◆ Supplied records ◆

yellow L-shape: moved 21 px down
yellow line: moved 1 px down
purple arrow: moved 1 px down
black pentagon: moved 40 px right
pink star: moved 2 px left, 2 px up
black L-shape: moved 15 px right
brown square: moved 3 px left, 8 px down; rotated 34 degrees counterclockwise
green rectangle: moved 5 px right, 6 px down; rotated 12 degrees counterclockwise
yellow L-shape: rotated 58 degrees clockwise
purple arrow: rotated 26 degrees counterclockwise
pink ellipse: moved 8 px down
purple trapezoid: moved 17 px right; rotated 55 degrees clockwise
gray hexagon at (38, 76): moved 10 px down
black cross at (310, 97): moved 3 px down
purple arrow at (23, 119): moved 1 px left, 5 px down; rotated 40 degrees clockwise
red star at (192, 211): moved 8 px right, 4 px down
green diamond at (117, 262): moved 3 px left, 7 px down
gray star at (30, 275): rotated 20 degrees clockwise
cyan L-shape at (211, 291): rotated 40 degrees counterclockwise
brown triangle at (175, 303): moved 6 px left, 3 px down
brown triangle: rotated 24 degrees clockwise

---

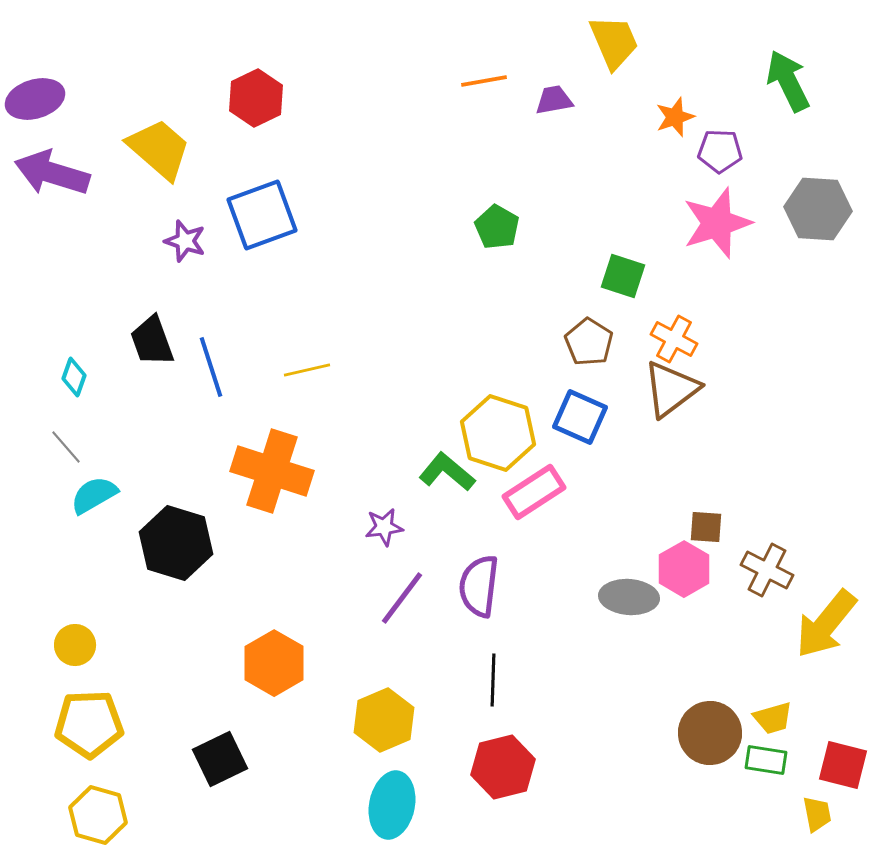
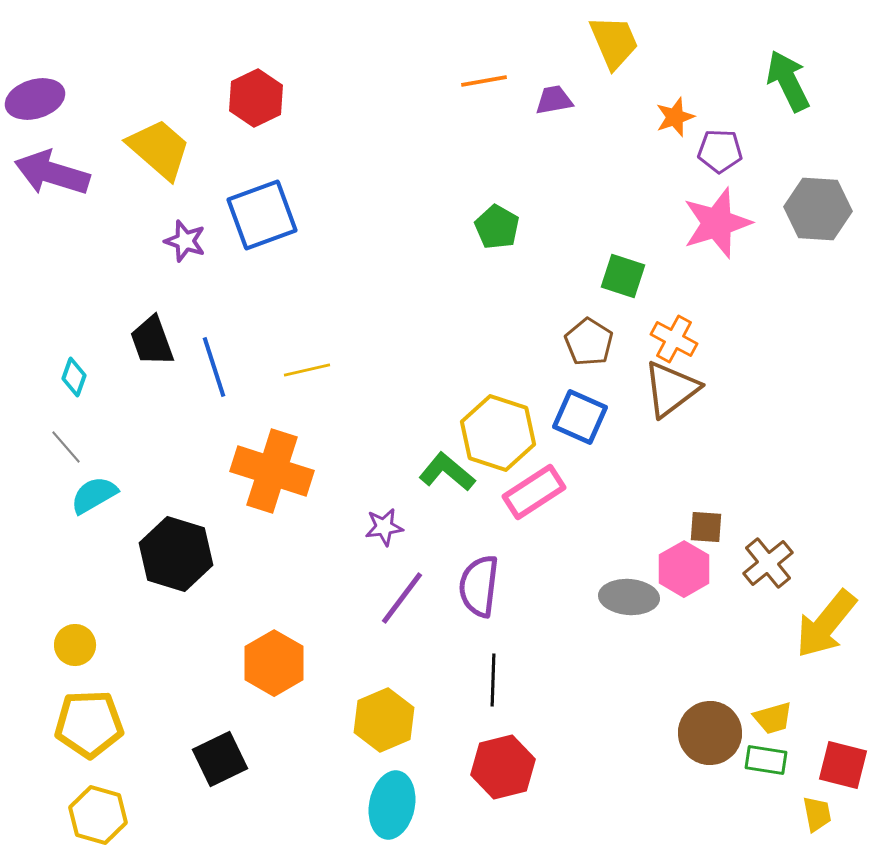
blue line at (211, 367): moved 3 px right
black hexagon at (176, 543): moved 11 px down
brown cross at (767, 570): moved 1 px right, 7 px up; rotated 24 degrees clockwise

◆ Problem requirements ◆
Using the data above, reproduce exactly the lines between those holding "pink star: moved 2 px left, 2 px up" and "green diamond at", inclusive, and no others.

◆ Solution to this problem ◆
pink star: moved 2 px left, 2 px up
black L-shape: moved 15 px right
brown square: moved 3 px left, 8 px down; rotated 34 degrees counterclockwise
green rectangle: moved 5 px right, 6 px down; rotated 12 degrees counterclockwise
yellow L-shape: rotated 58 degrees clockwise
purple arrow: rotated 26 degrees counterclockwise
pink ellipse: moved 8 px down
purple trapezoid: moved 17 px right; rotated 55 degrees clockwise
gray hexagon at (38, 76): moved 10 px down
black cross at (310, 97): moved 3 px down
purple arrow at (23, 119): moved 1 px left, 5 px down; rotated 40 degrees clockwise
red star at (192, 211): moved 8 px right, 4 px down
green diamond at (117, 262): moved 3 px left, 7 px down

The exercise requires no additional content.